* [Problem to work on] Reproduce the items below word for word, starting at the line that contains "In the image, there is a desktop. Identify" and stopping after the line that contains "Answer: (A)". Leave out the pictures.

* [Entries supplied]
::::::::::

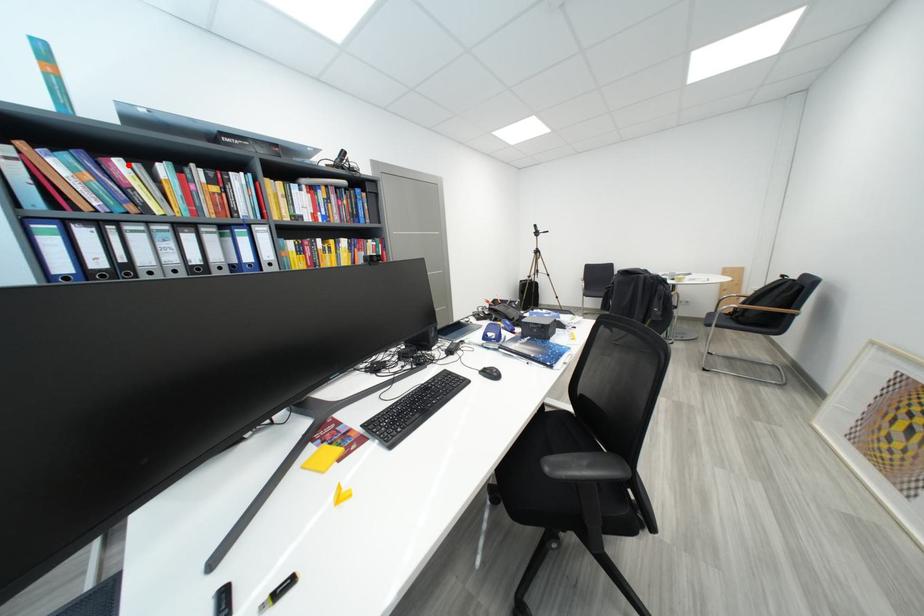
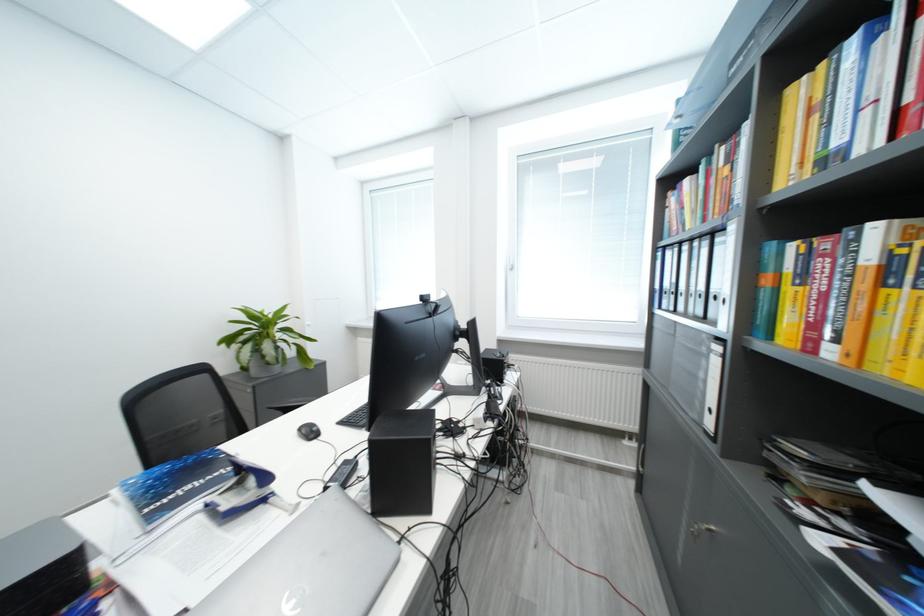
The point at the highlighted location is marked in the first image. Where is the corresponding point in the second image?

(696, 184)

::::::::::

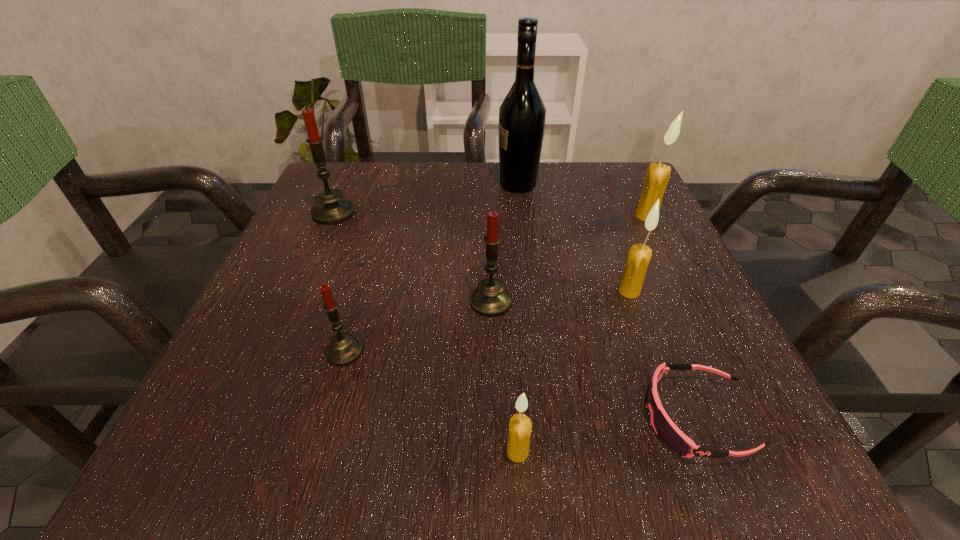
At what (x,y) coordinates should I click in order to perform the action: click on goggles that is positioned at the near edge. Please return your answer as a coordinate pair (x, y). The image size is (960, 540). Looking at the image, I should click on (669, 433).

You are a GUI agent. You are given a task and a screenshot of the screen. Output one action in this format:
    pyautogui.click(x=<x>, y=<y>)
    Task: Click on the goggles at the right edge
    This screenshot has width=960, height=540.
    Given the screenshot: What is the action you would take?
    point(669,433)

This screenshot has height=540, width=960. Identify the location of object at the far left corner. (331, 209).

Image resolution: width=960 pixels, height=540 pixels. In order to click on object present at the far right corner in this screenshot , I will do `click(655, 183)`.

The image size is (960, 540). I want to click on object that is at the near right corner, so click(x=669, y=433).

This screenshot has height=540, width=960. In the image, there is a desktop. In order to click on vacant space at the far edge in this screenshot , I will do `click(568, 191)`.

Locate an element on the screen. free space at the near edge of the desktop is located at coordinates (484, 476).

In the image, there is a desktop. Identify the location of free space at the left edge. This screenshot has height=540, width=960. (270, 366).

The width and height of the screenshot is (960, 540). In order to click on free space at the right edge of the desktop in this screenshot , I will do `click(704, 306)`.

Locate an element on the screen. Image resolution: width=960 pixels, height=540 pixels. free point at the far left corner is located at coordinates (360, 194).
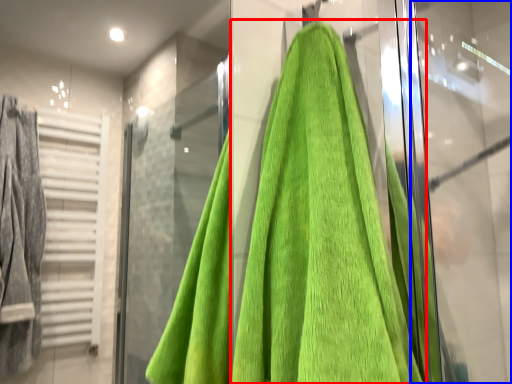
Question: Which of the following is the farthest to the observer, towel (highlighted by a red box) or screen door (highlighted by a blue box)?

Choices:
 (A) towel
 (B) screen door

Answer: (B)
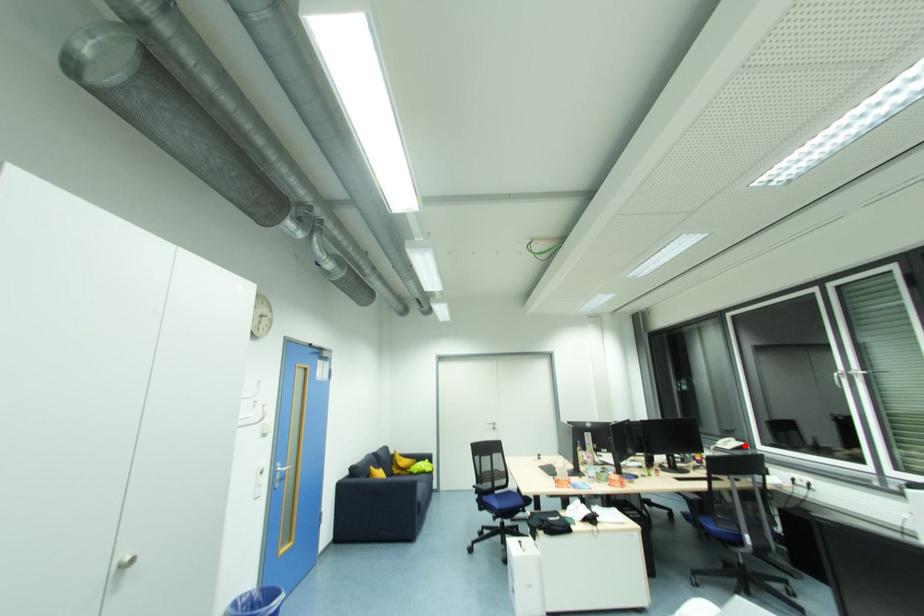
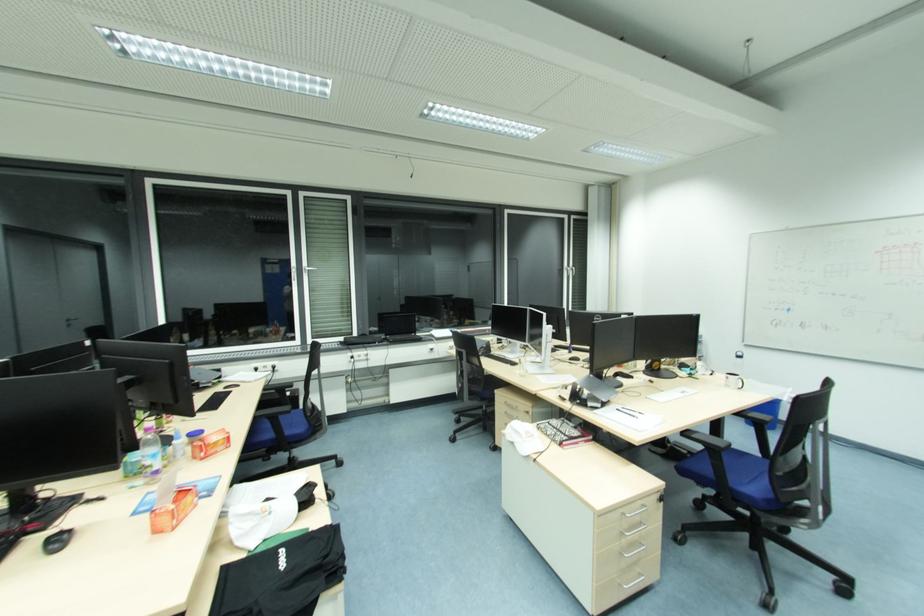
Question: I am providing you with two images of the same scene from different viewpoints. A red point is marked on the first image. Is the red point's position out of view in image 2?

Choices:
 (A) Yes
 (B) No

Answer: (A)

::::::::::

* [Answer in full]
In the image, there is a desktop. Identify the location of free space at the left edge. This screenshot has height=540, width=960. (270, 366).

The width and height of the screenshot is (960, 540). In order to click on free space at the right edge of the desktop in this screenshot , I will do `click(704, 306)`.

Locate an element on the screen. Image resolution: width=960 pixels, height=540 pixels. free point at the far left corner is located at coordinates (360, 194).
Question: Which of the following is the farthest to the observer, towel (highlighted by a red box) or screen door (highlighted by a blue box)?

Choices:
 (A) towel
 (B) screen door

Answer: (B)
Question: I am providing you with two images of the same scene from different viewpoints. A red point is marked on the first image. Is the red point's position out of view in image 2?

Choices:
 (A) Yes
 (B) No

Answer: (A)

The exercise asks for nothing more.